- [WHAT IS EXPECTED]:
In the records below, find the line that contains "white fish: 2 -> 4". Retype that line and all the lines after it through the end, leaving out the pictures.

[Scene difference descriptions]
##############################

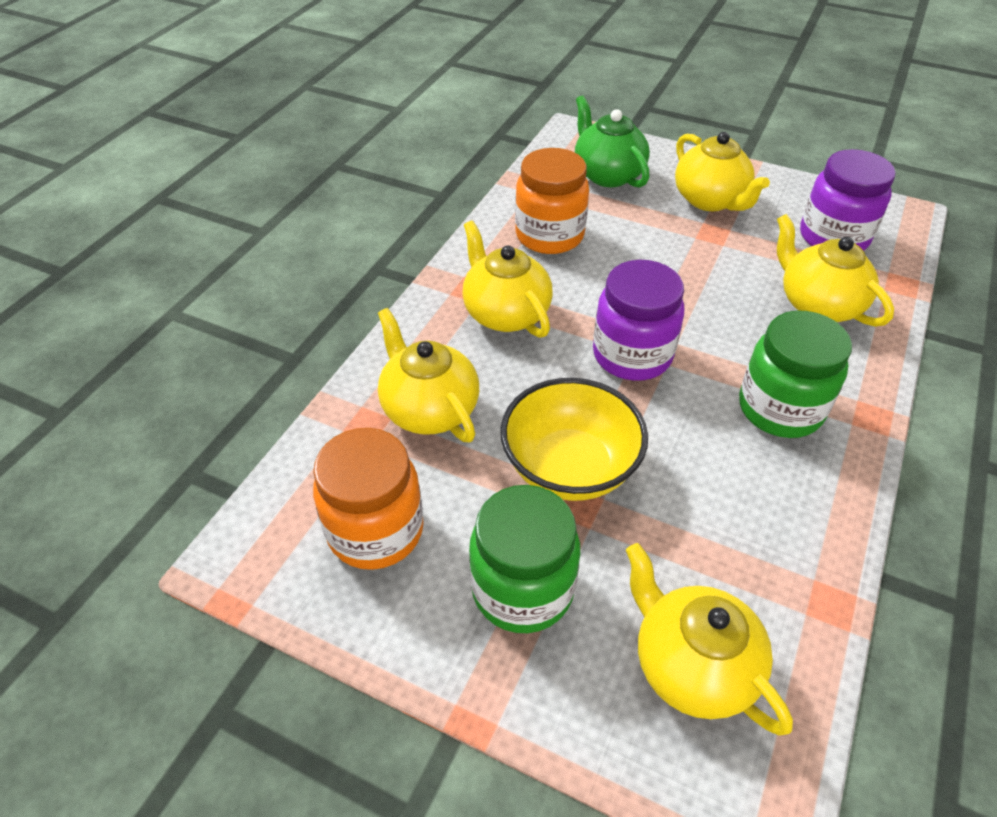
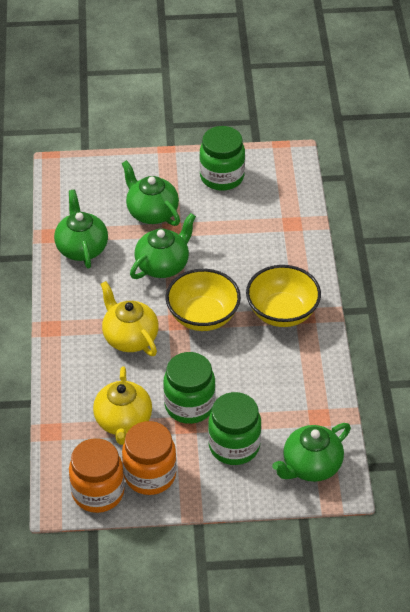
green jar: 2 -> 3
green teapot: 1 -> 4
purple jar: 2 -> 0
yellow bowl: 1 -> 2
yellow teapot: 5 -> 2

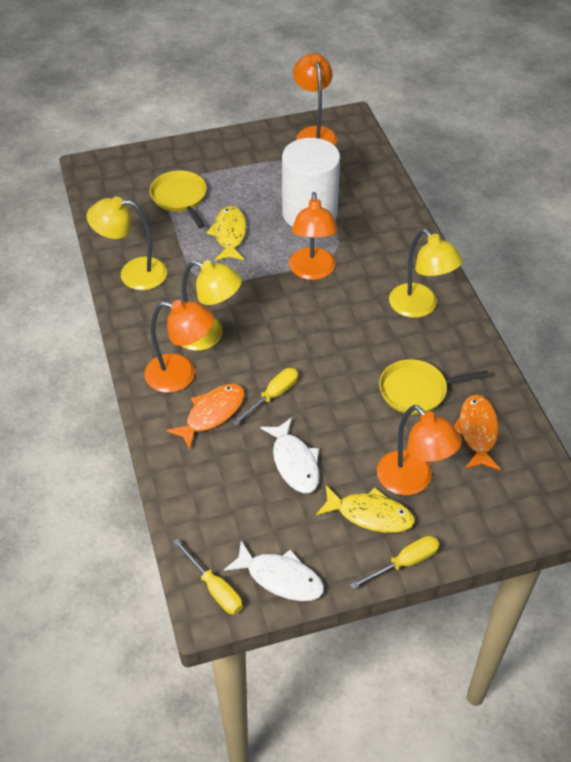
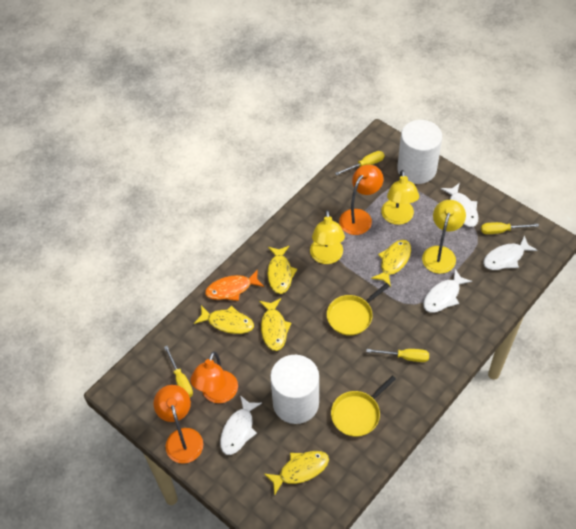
orange fish: 2 -> 1
orange lamp: 4 -> 3
white cylinder: 1 -> 2
white fish: 2 -> 4
yellow fish: 2 -> 5
yellow screwdriver: 3 -> 4

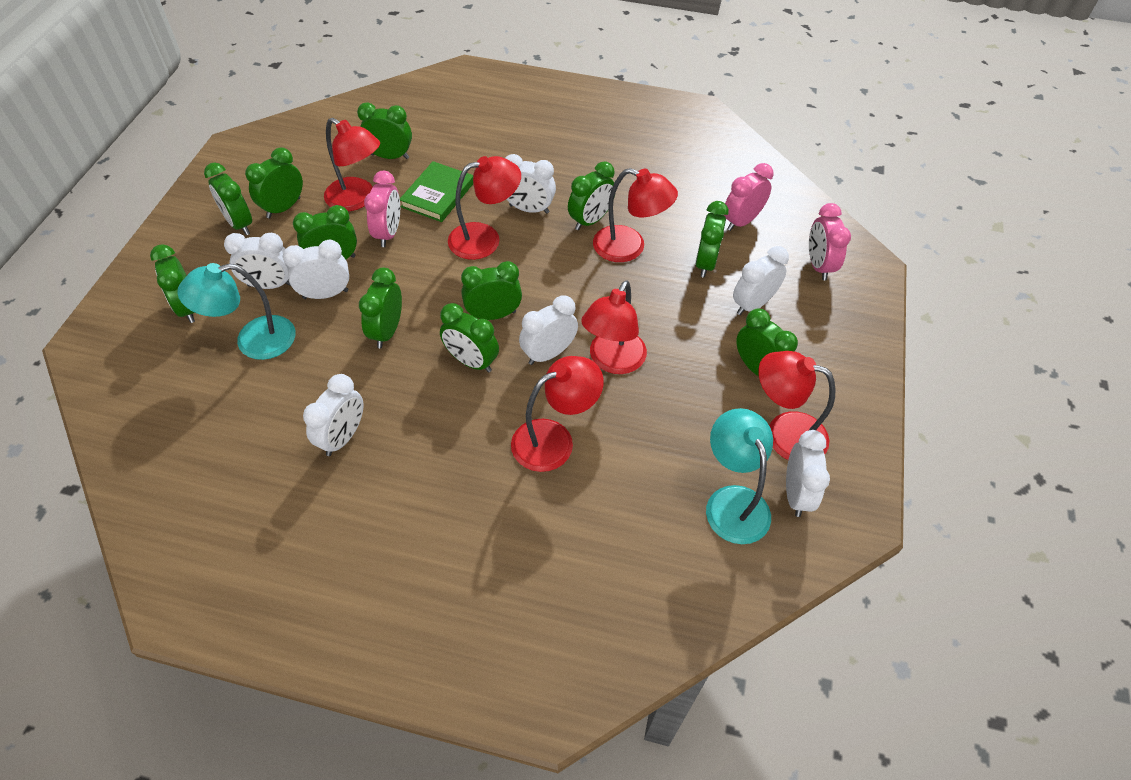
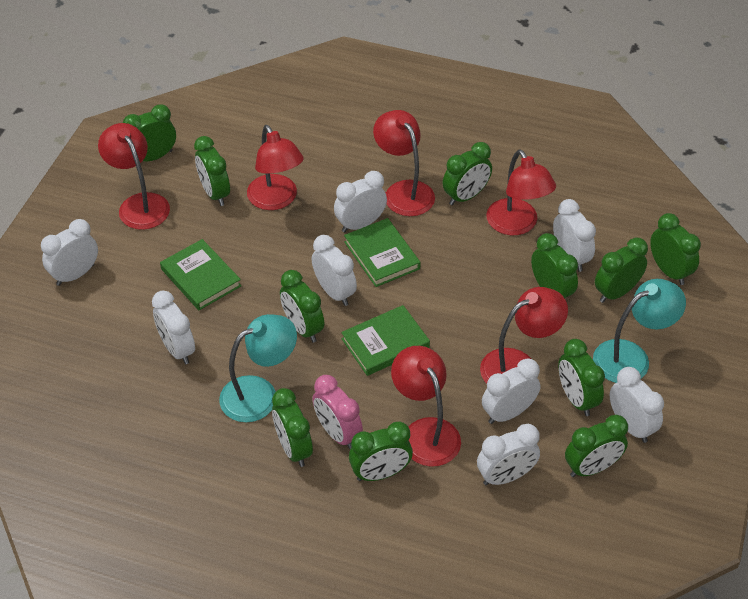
green book: 1 -> 3
pink clock: 3 -> 1
white clock: 7 -> 8

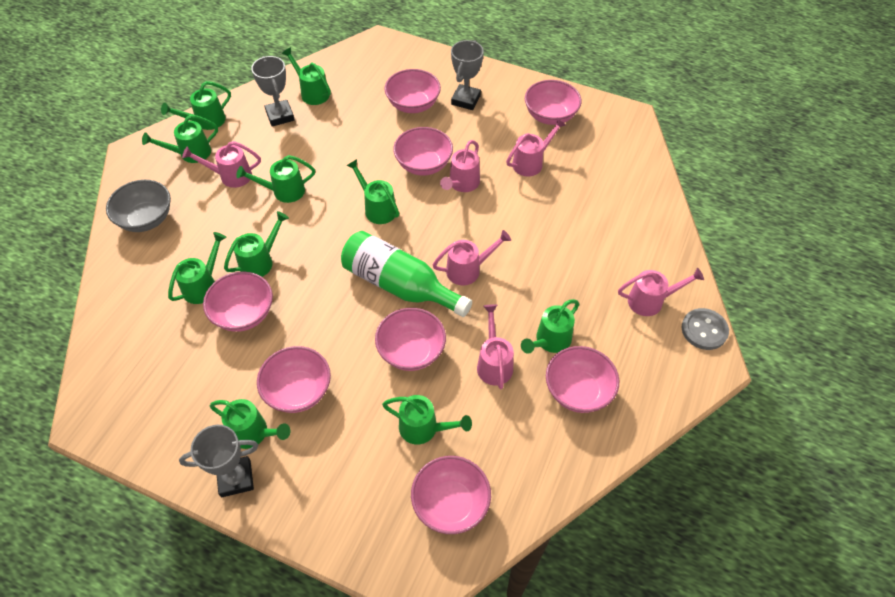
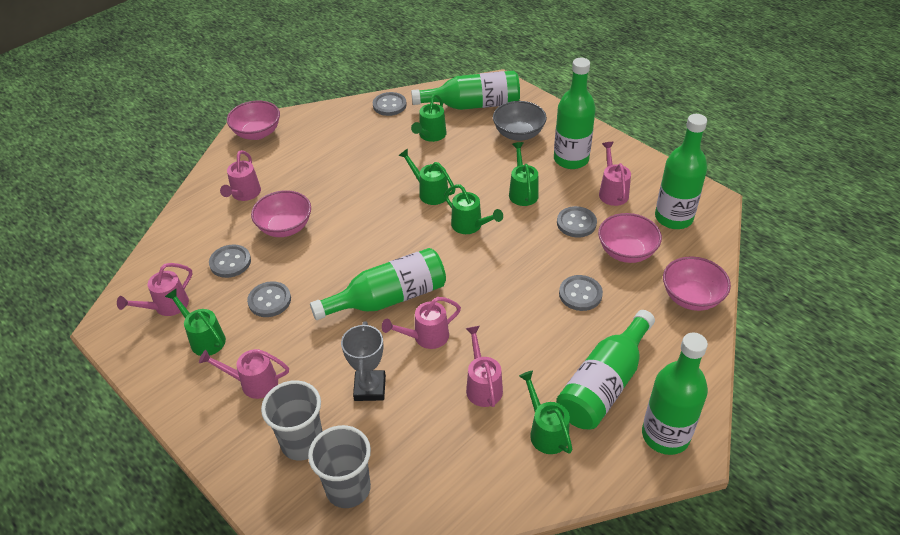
green bottle: 1 -> 6
green watering can: 10 -> 6
grey button: 1 -> 5
grey cup: 0 -> 2
grey trophy: 3 -> 1
pink bowl: 8 -> 4

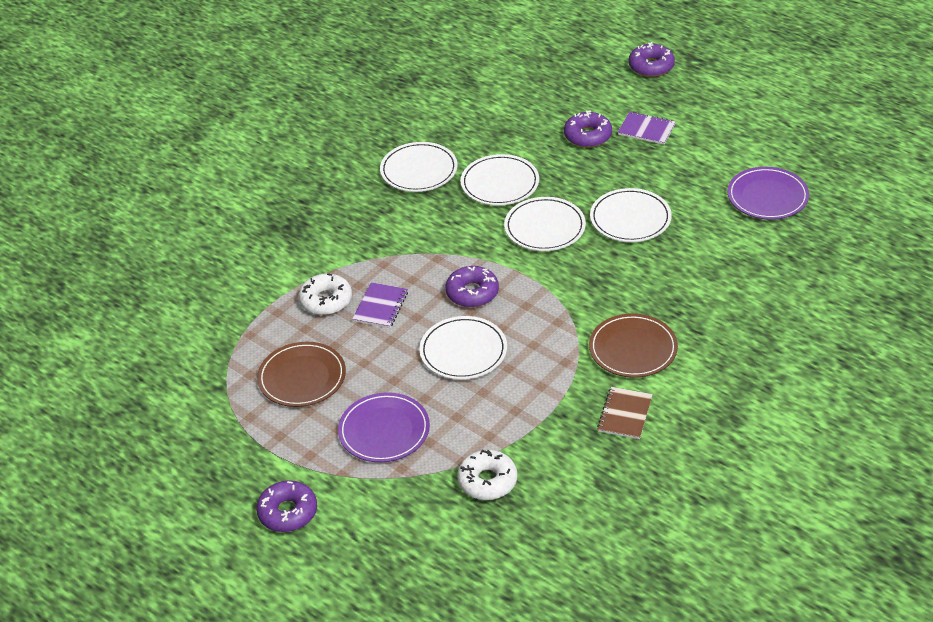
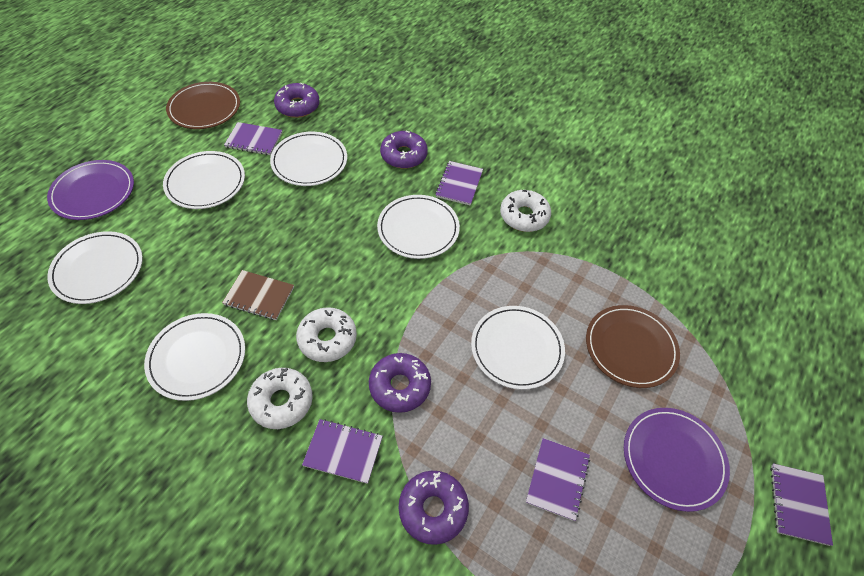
purple notebook: 2 -> 5
white donut: 2 -> 3
white plate: 5 -> 6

##############################

- [EXERCISE SOLUTION]:
white fish: 2 -> 4
yellow fish: 2 -> 5
yellow screwdriver: 3 -> 4

green book: 1 -> 3
pink clock: 3 -> 1
white clock: 7 -> 8

green bottle: 1 -> 6
green watering can: 10 -> 6
grey button: 1 -> 5
grey cup: 0 -> 2
grey trophy: 3 -> 1
pink bowl: 8 -> 4

purple notebook: 2 -> 5
white donut: 2 -> 3
white plate: 5 -> 6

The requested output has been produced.